• _ASSIGNMENT_:
Below are records to reproduce in full; copy them exactly but keep the pictures out.

[Data records]
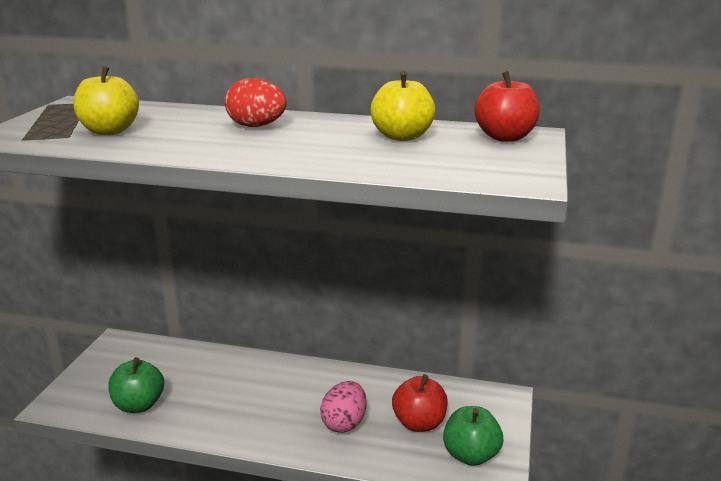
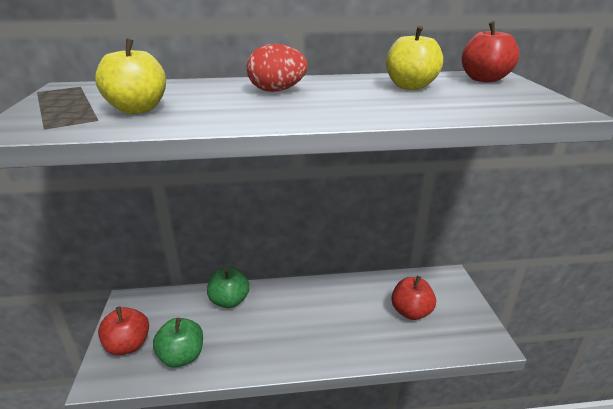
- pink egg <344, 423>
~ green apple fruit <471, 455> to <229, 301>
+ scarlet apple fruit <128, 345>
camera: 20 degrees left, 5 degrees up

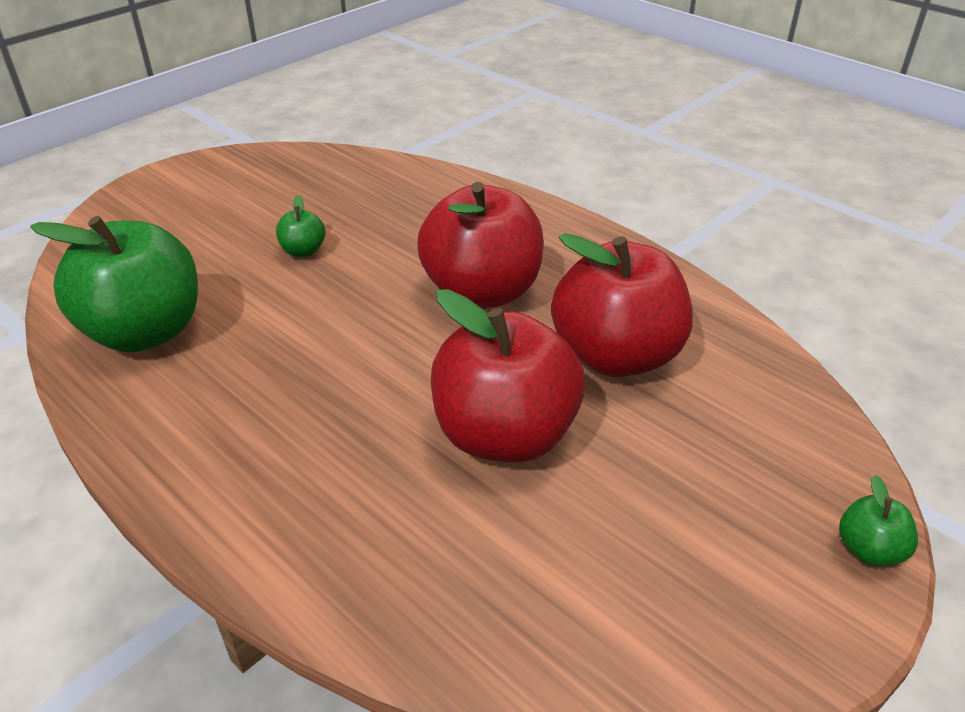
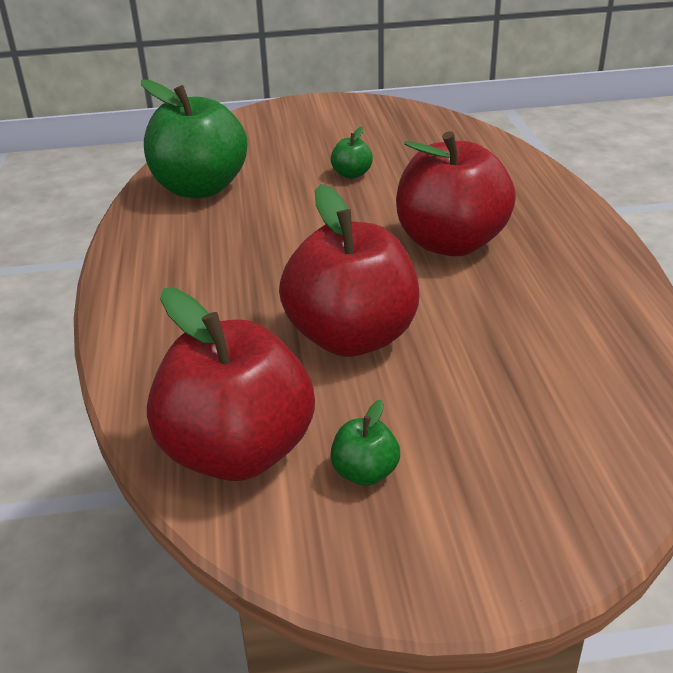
~ scarlet apple fruit <616, 355> to <238, 452>
~ green apple fruit <869, 550> to <365, 473>
camera: 40 degrees right, 5 degrees down

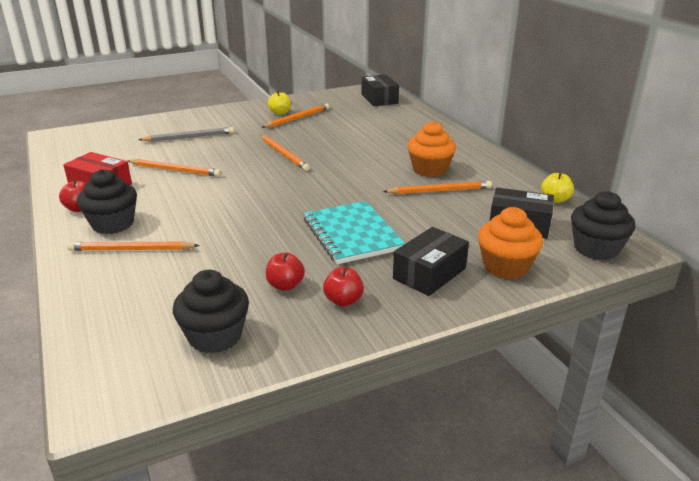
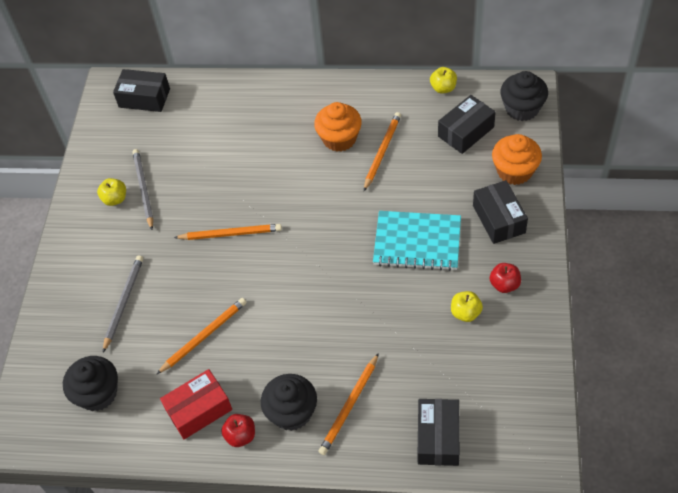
~ black fairy cake <215, 336> to <98, 393>
~ orange pencil <297, 118> to ash-grey pencil <143, 189>
~ scarlet apple fruit <285, 285> to golden apple fruit <465, 313>
+ black package <438, 437>
camera: 55 degrees left, 25 degrees up

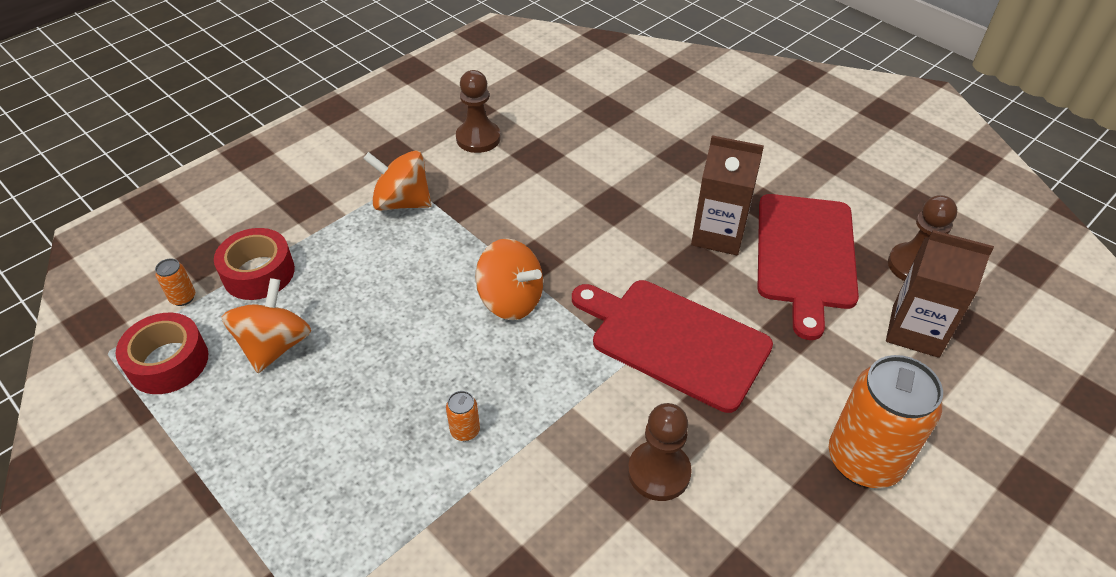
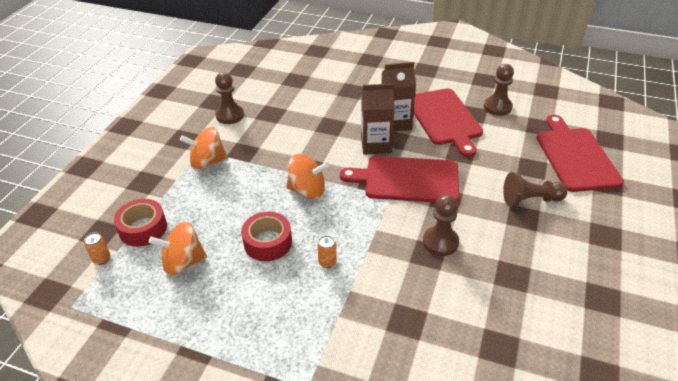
~ scarlet roll of tape <168, 362> to <268, 242>
~ orange toy top <275, 346> = <183, 262> 90 degrees counterclockwise
~ orange soda can <864, 460> to brown pawn <530, 200>
~ brown carton <915, 331> to <376, 145>
+ scarlet bread board <575, 156>
camera: 25 degrees left, 5 degrees down

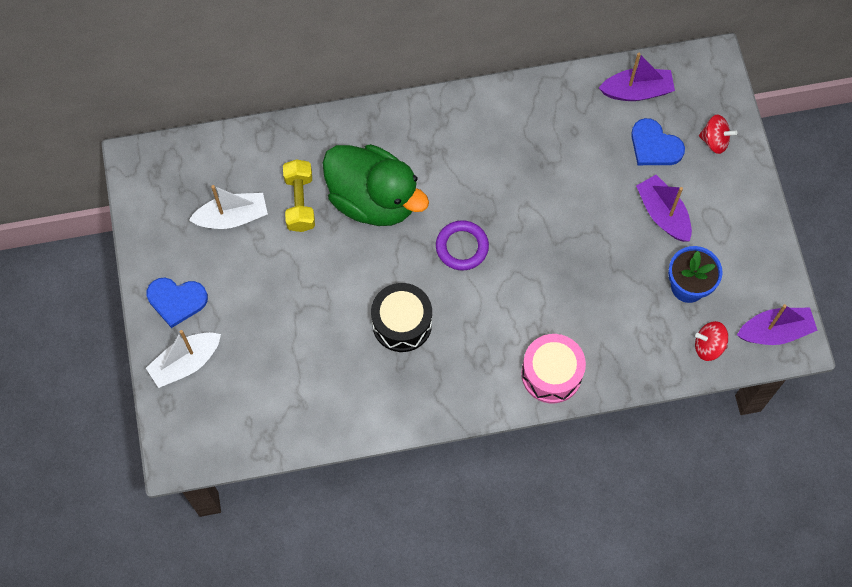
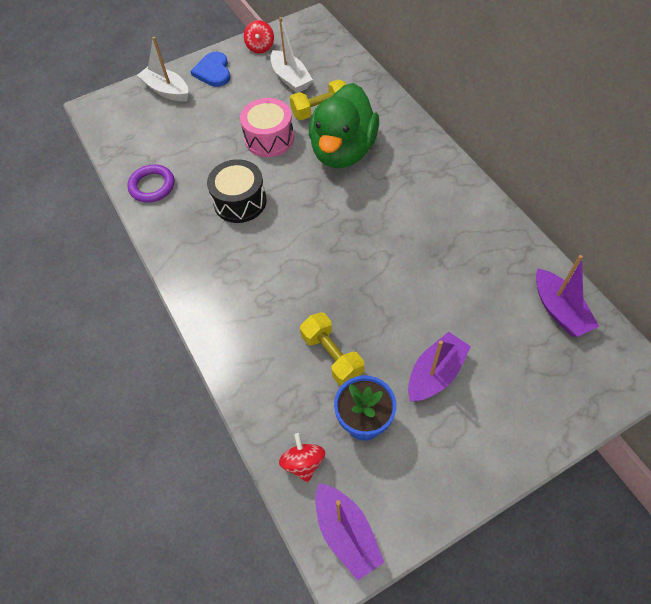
~ violet ring <462, 247> to <152, 186>
~ pink drum <551, 374> to <269, 138>
- royal blue love heart <654, 146>
~ scarlet toy top <714, 141> to <260, 47>
+ golden free weight <332, 355>
camera: 75 degrees right, 10 degrees down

• _ANSWER SECTION_:
- pink egg <344, 423>
~ green apple fruit <471, 455> to <229, 301>
+ scarlet apple fruit <128, 345>
camera: 20 degrees left, 5 degrees up

~ scarlet apple fruit <616, 355> to <238, 452>
~ green apple fruit <869, 550> to <365, 473>
camera: 40 degrees right, 5 degrees down

~ black fairy cake <215, 336> to <98, 393>
~ orange pencil <297, 118> to ash-grey pencil <143, 189>
~ scarlet apple fruit <285, 285> to golden apple fruit <465, 313>
+ black package <438, 437>
camera: 55 degrees left, 25 degrees up

~ scarlet roll of tape <168, 362> to <268, 242>
~ orange toy top <275, 346> = <183, 262> 90 degrees counterclockwise
~ orange soda can <864, 460> to brown pawn <530, 200>
~ brown carton <915, 331> to <376, 145>
+ scarlet bread board <575, 156>
camera: 25 degrees left, 5 degrees down

~ violet ring <462, 247> to <152, 186>
~ pink drum <551, 374> to <269, 138>
- royal blue love heart <654, 146>
~ scarlet toy top <714, 141> to <260, 47>
+ golden free weight <332, 355>
camera: 75 degrees right, 10 degrees down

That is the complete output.